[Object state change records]
● ● ● ● ● ● ●
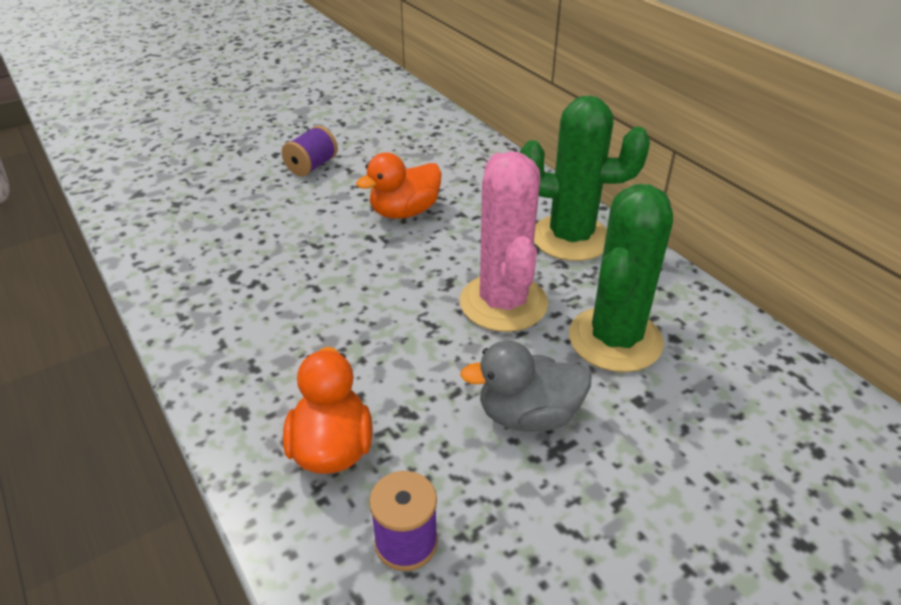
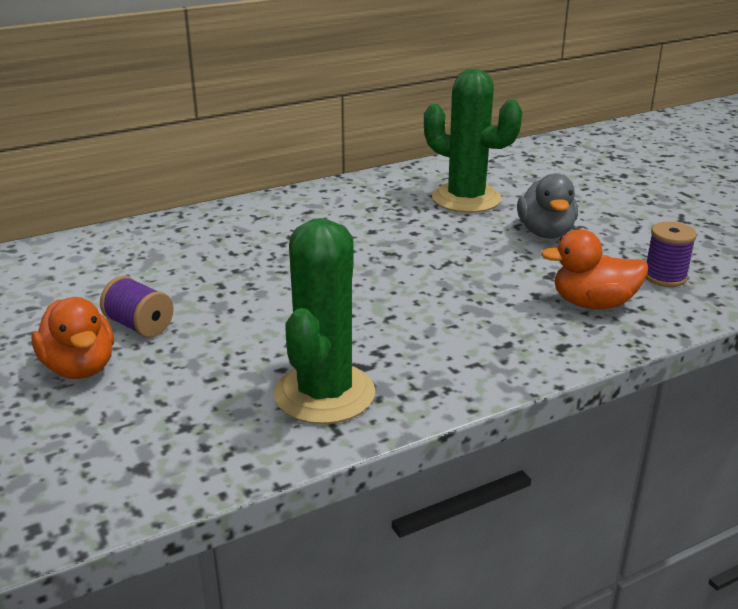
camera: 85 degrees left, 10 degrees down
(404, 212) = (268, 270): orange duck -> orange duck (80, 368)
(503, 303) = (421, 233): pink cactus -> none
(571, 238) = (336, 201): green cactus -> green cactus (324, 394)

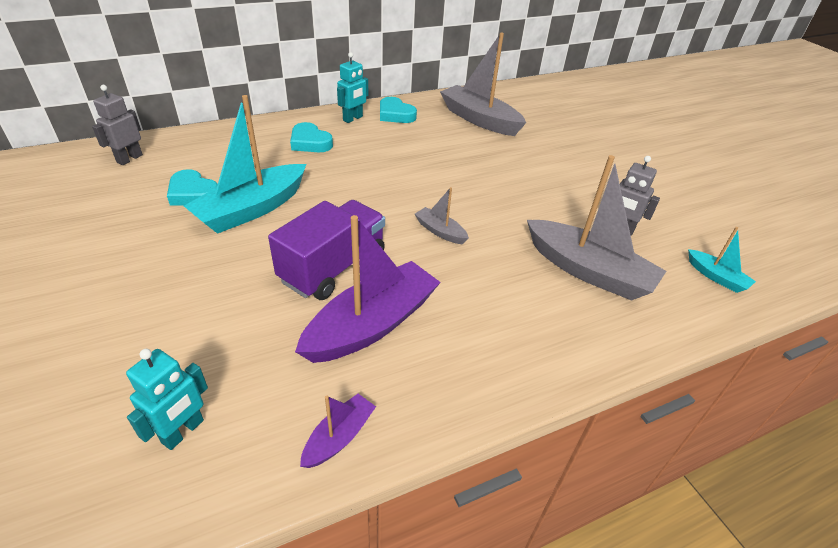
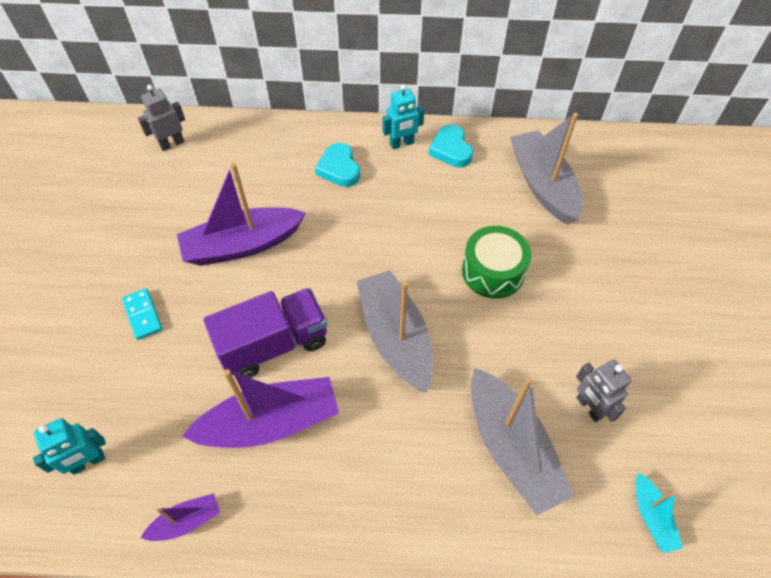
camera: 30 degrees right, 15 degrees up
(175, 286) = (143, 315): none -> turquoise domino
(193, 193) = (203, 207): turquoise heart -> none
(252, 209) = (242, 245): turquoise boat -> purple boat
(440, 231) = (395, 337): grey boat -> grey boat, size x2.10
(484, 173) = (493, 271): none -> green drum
● ● ● ● ● ● ●
WHAT THE TASK ASKS: If a line in the data above holds the string "camera", report that line.

SOLUTION TO THE PROBLEM:
camera: 85 degrees left, 10 degrees down
camera: 30 degrees right, 15 degrees up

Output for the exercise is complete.